Records for processing:
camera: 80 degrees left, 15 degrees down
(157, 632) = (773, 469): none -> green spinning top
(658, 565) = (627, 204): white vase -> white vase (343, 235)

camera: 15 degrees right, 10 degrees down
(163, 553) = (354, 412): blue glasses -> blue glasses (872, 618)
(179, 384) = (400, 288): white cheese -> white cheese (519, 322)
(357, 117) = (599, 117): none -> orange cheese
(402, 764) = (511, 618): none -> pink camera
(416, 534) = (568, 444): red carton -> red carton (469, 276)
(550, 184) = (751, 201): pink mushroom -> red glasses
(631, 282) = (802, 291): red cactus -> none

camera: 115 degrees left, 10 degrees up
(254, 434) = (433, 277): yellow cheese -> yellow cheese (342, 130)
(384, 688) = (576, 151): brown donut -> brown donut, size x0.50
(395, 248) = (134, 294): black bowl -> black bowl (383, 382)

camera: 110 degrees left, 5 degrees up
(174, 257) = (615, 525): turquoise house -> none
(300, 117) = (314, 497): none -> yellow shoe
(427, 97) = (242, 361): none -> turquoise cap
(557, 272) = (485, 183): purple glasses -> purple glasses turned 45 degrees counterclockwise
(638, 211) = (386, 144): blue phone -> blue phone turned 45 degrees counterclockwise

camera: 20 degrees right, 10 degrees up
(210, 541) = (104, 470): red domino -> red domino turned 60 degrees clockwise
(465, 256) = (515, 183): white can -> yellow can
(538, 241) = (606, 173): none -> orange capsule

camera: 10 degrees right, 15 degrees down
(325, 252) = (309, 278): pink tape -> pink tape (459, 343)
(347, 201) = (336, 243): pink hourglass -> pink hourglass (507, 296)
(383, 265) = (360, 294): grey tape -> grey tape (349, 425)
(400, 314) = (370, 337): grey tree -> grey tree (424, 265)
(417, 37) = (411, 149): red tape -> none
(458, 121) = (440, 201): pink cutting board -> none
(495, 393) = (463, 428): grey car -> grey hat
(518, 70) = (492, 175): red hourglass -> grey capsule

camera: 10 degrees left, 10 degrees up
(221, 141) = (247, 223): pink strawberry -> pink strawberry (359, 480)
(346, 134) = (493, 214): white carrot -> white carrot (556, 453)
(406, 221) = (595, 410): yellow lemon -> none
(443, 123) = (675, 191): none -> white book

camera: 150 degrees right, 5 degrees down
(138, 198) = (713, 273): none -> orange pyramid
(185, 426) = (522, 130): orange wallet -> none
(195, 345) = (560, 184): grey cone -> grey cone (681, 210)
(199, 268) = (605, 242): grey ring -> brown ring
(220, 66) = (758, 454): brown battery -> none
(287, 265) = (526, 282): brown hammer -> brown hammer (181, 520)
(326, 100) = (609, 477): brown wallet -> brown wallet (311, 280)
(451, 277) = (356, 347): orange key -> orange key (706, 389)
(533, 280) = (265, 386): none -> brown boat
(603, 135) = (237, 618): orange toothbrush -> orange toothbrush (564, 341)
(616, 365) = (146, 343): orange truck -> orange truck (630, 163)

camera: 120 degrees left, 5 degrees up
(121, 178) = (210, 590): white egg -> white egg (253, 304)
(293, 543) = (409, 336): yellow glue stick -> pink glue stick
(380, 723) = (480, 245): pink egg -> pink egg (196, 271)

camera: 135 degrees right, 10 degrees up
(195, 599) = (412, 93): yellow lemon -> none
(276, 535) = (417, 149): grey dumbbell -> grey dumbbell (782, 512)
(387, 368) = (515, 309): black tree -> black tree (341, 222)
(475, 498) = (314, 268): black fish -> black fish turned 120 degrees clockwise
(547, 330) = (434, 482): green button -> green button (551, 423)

What is needed:
Taking the material above, extract exactly and only the lines from the line with "(557, 272) = (485, 183): purple" to the line with "camera: 10 degrees right, 15 degrees down", inclusive of both.

Exercise result:
(557, 272) = (485, 183): purple glasses -> purple glasses turned 45 degrees counterclockwise
(638, 211) = (386, 144): blue phone -> blue phone turned 45 degrees counterclockwise

camera: 20 degrees right, 10 degrees up
(210, 541) = (104, 470): red domino -> red domino turned 60 degrees clockwise
(465, 256) = (515, 183): white can -> yellow can
(538, 241) = (606, 173): none -> orange capsule

camera: 10 degrees right, 15 degrees down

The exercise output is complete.